_Material to process_
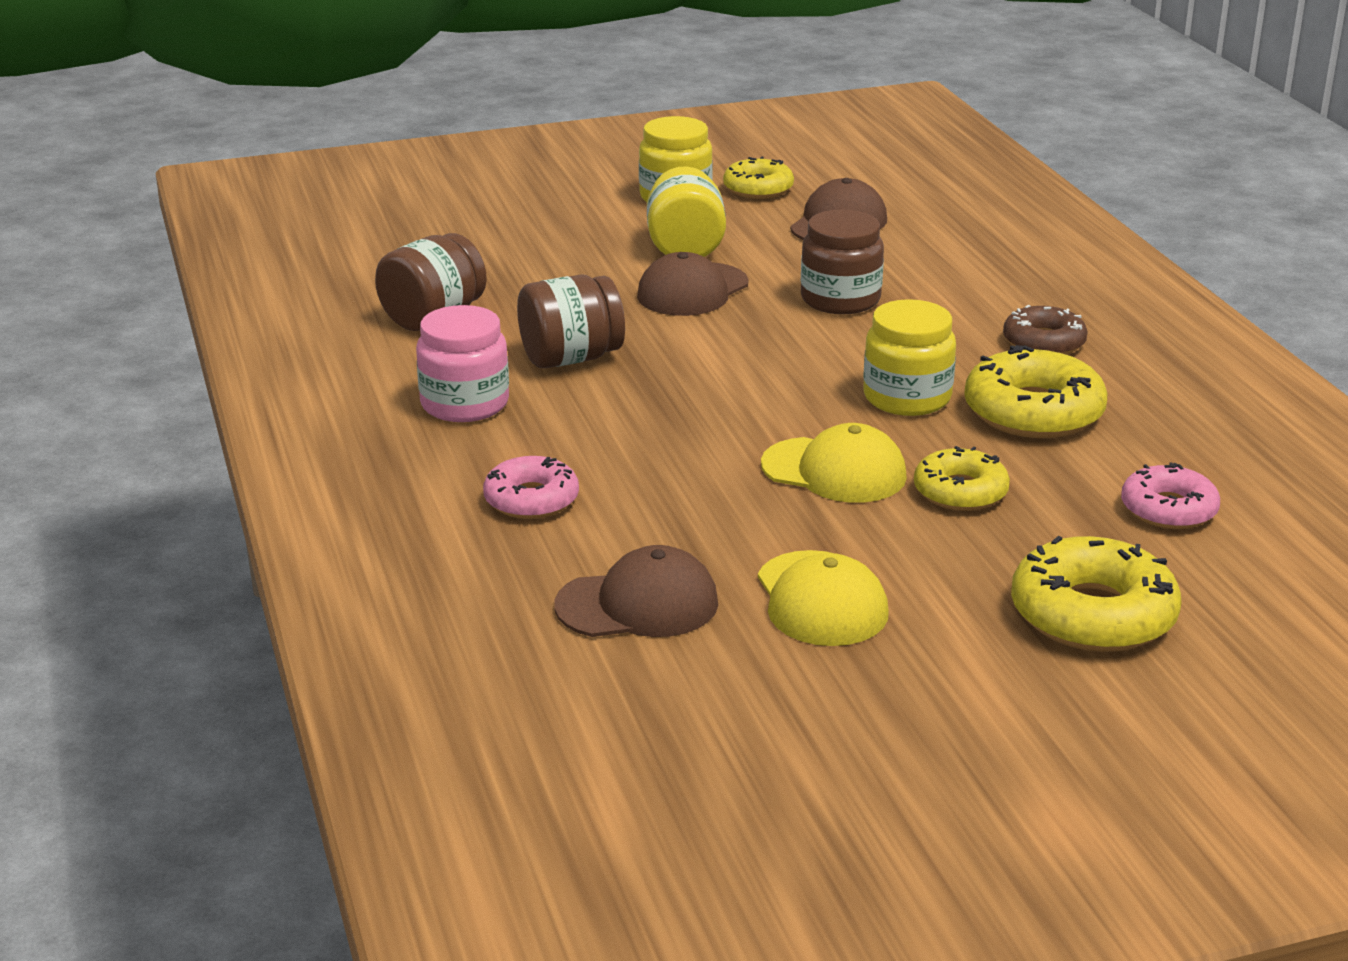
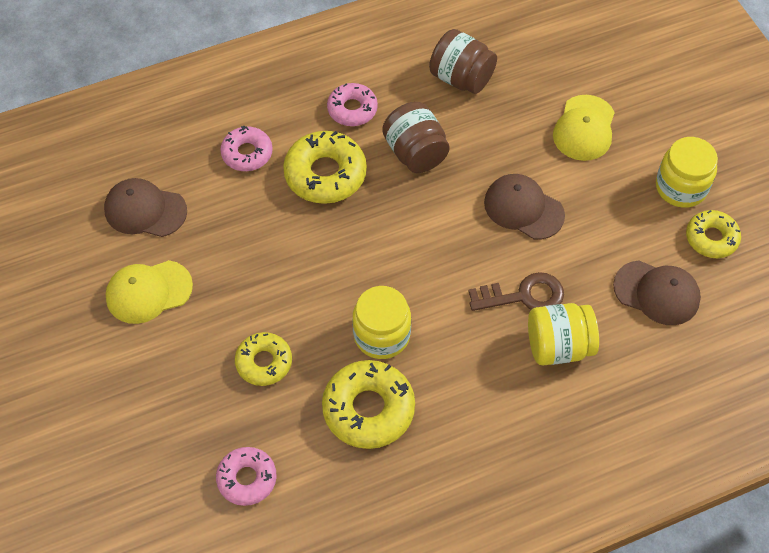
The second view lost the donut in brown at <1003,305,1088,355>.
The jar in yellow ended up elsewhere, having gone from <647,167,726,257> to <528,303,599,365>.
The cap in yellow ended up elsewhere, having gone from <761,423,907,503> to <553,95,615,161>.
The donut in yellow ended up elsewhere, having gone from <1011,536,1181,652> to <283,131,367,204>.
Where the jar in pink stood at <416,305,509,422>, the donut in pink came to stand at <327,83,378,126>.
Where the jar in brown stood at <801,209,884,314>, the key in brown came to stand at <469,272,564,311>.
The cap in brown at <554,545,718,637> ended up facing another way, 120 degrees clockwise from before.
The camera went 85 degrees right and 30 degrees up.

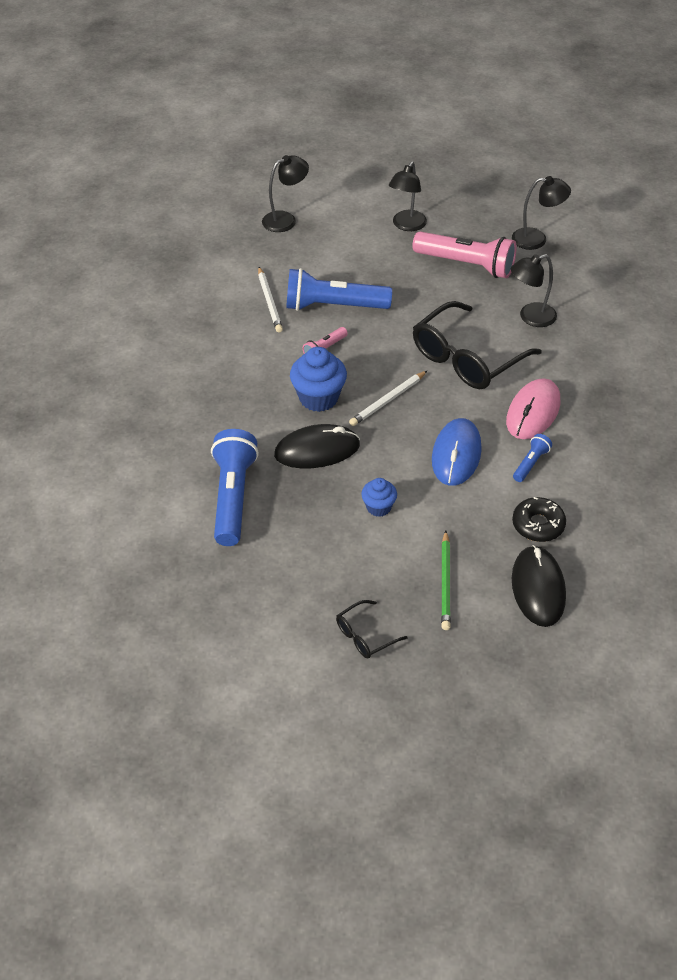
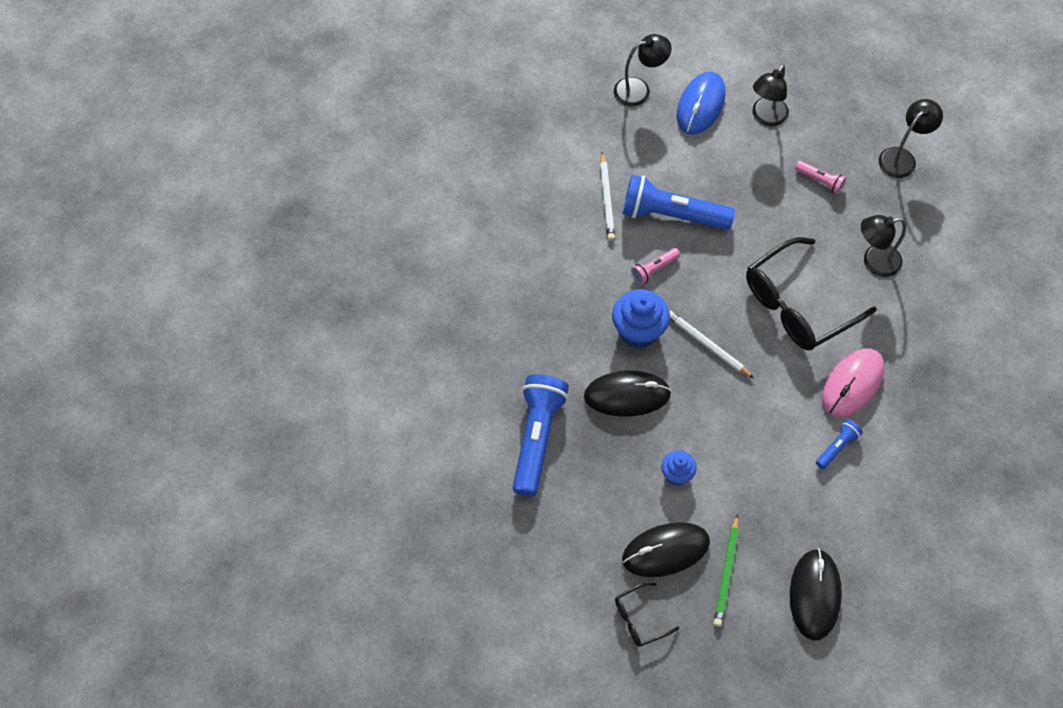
The second view lost the donut in black at <512,497,566,542>.
The second view gained the mouse in black at <622,522,710,577>.
The mouse in blue ended up elsewhere, having gone from <432,418,482,486> to <677,72,725,135>.
The pencil in white at <349,371,427,426> ended up facing another way, 75 degrees clockwise from before.
The lamp in black at <512,176,571,250> ended up facing another way, 60 degrees counterclockwise from before.
The size of the flashlight in pink at <412,231,517,278> changed by a factor of 0.47.
The camera went 10 degrees right and 15 degrees up.

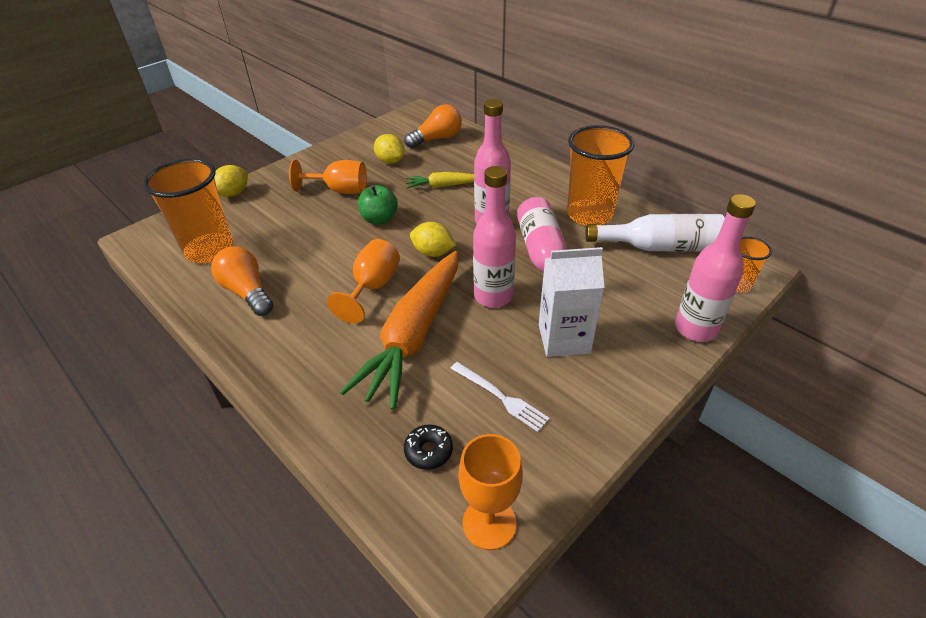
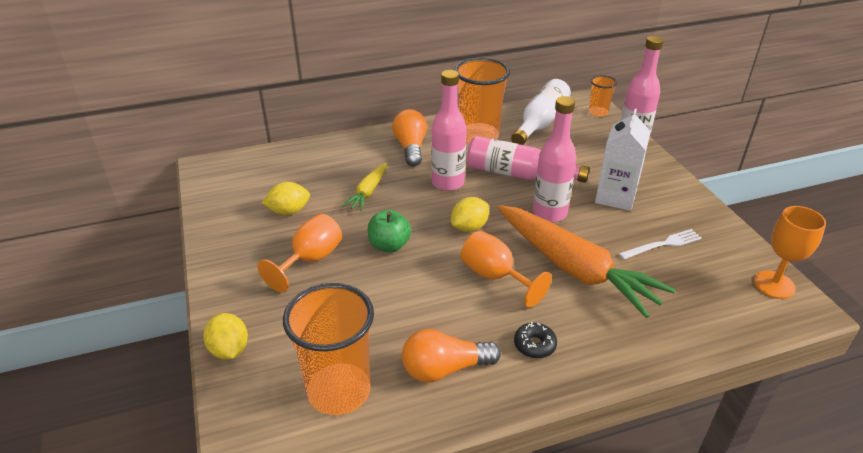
The light bulb in orange ended up elsewhere, having gone from <404,104,462,148> to <392,109,427,166>.
The donut in black ended up elsewhere, having gone from <404,425,453,470> to <514,322,557,358>.
The camera went 65 degrees left and 5 degrees down.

_Task item_
Lines that contain "before" should be pulled from the entries above and reported.

_Written response_
The cap in brown at <554,545,718,637> ended up facing another way, 120 degrees clockwise from before.
The pencil in white at <349,371,427,426> ended up facing another way, 75 degrees clockwise from before.
The lamp in black at <512,176,571,250> ended up facing another way, 60 degrees counterclockwise from before.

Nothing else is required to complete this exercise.